What the task asks
When a line in the entries below contains the word "none", copy that line.

[Before-and-after change data]
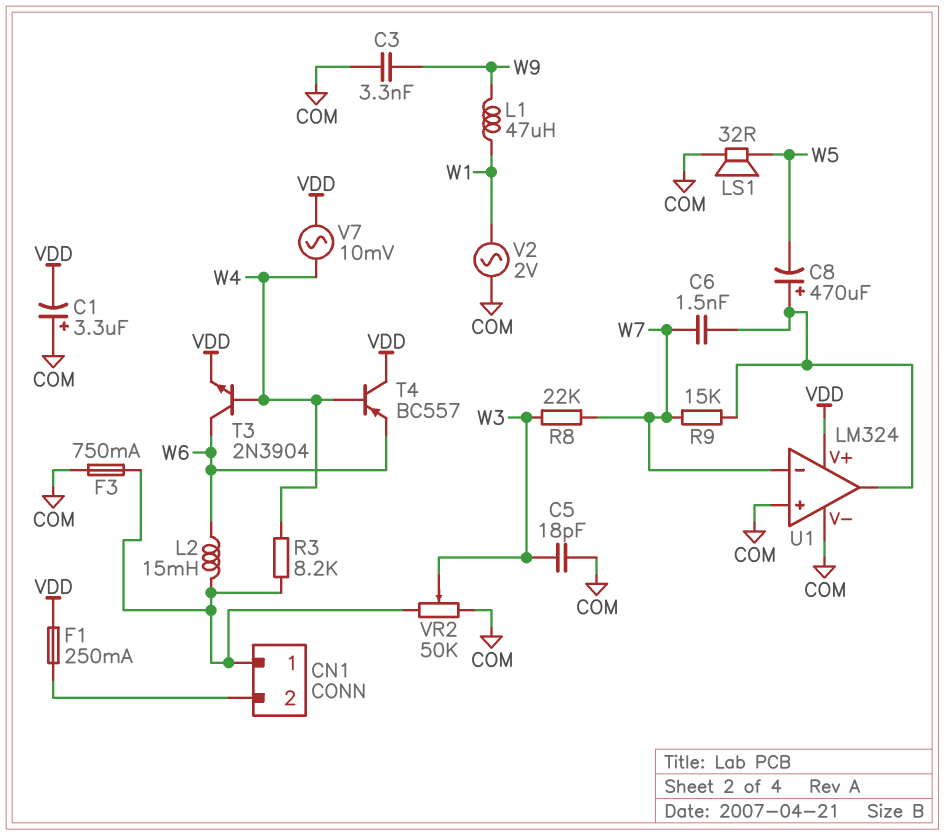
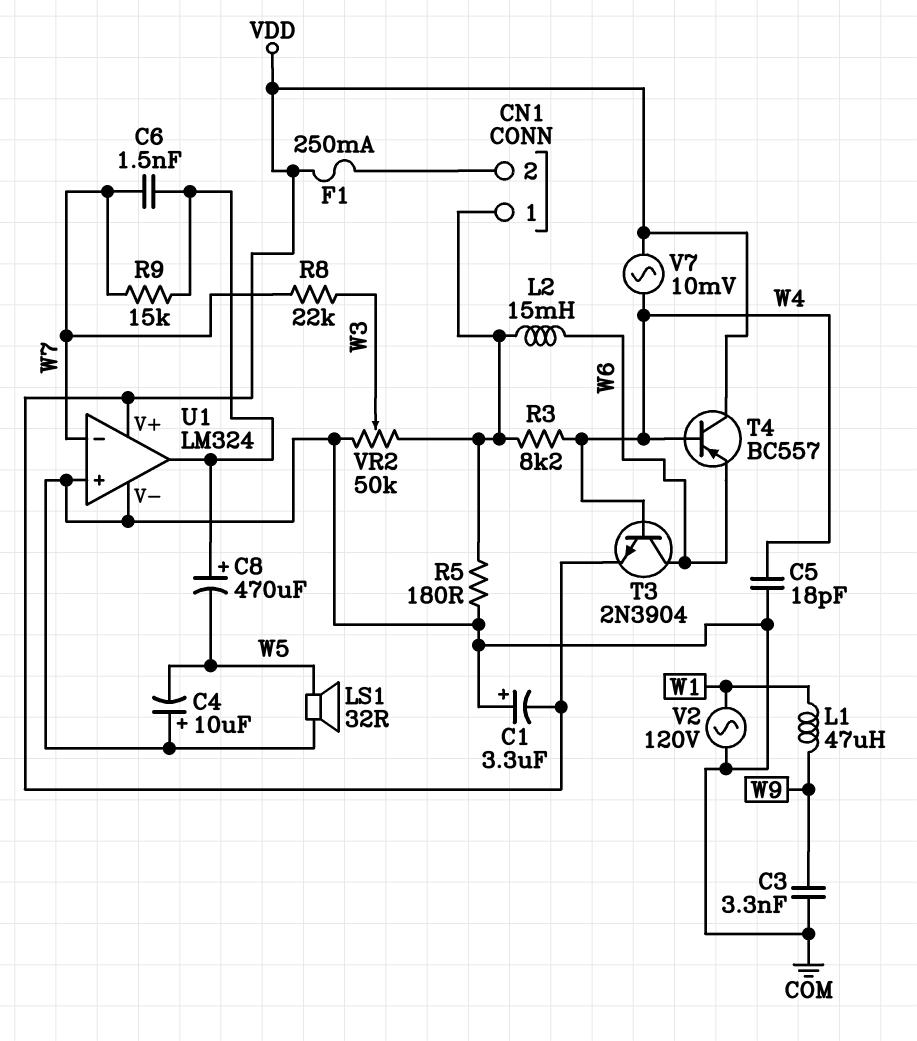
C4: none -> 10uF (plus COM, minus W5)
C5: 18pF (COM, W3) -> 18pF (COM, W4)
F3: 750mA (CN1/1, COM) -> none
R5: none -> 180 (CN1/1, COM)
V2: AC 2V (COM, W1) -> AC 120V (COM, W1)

Your response
C4: none -> 10uF (plus COM, minus W5)
F3: 750mA (CN1/1, COM) -> none
R5: none -> 180 (CN1/1, COM)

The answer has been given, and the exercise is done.